RECORDS PROVIDED:

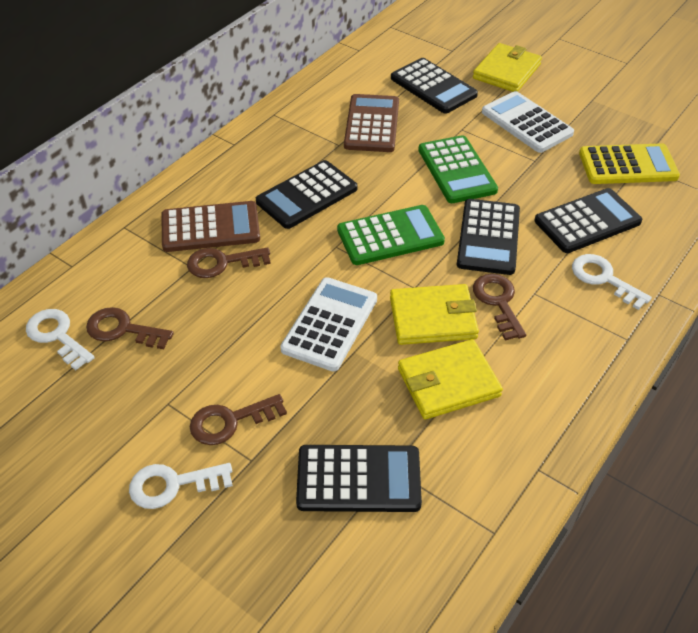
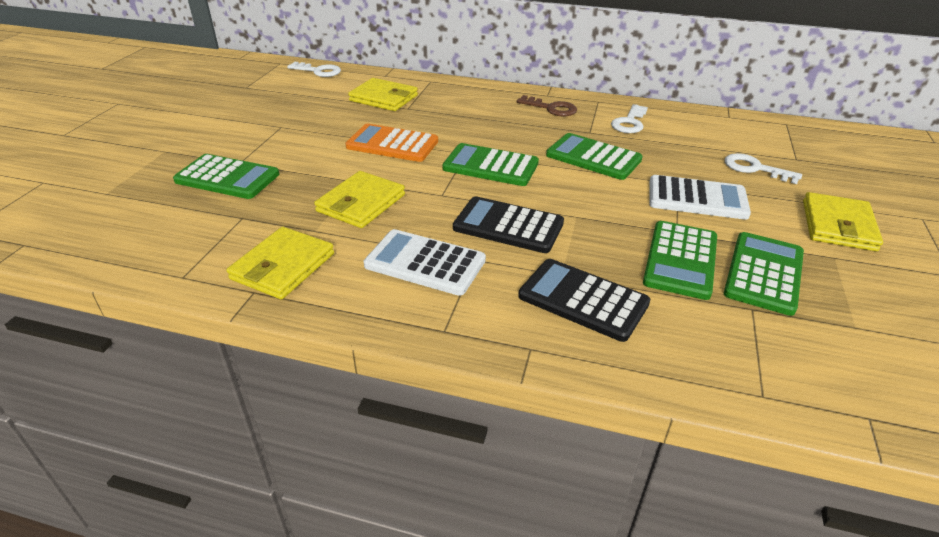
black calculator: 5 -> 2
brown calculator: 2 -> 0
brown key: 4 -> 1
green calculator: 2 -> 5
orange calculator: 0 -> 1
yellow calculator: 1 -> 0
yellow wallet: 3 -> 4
==
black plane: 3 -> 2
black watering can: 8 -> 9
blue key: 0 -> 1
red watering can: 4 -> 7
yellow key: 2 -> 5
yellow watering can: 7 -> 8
...
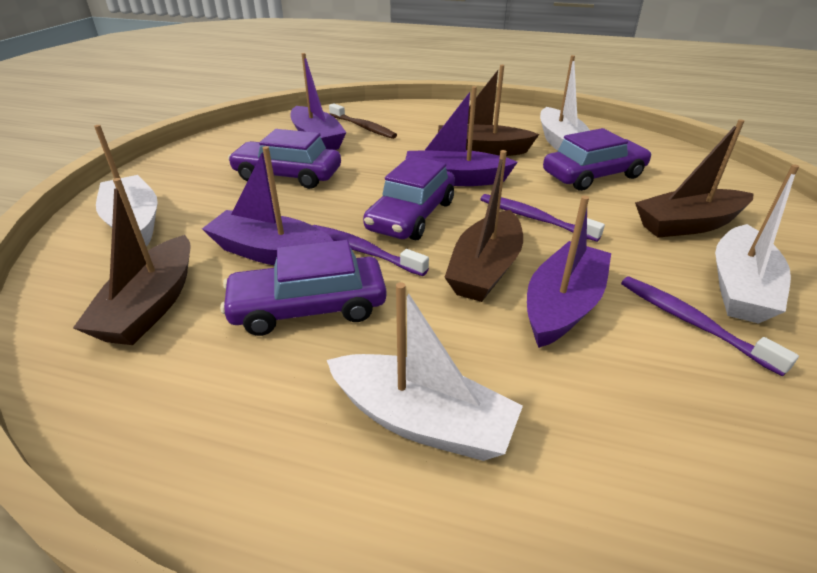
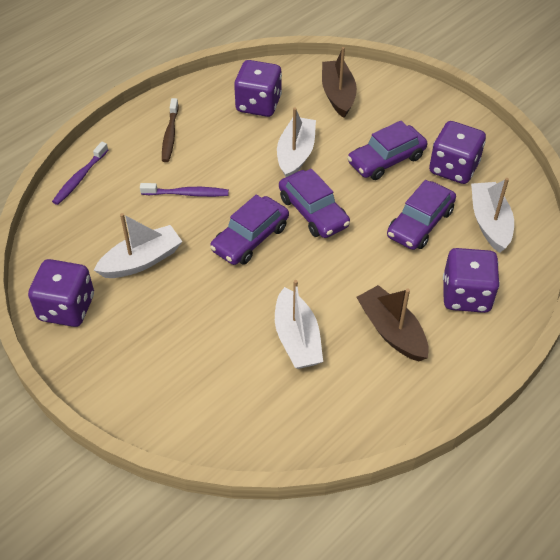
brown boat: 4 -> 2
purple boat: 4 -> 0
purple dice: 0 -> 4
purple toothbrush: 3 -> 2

EXERCISE OBJECTIVE: In the records above, the lines containing the string "brown" should be counted; give only the total.

WRITTEN REPLY: 3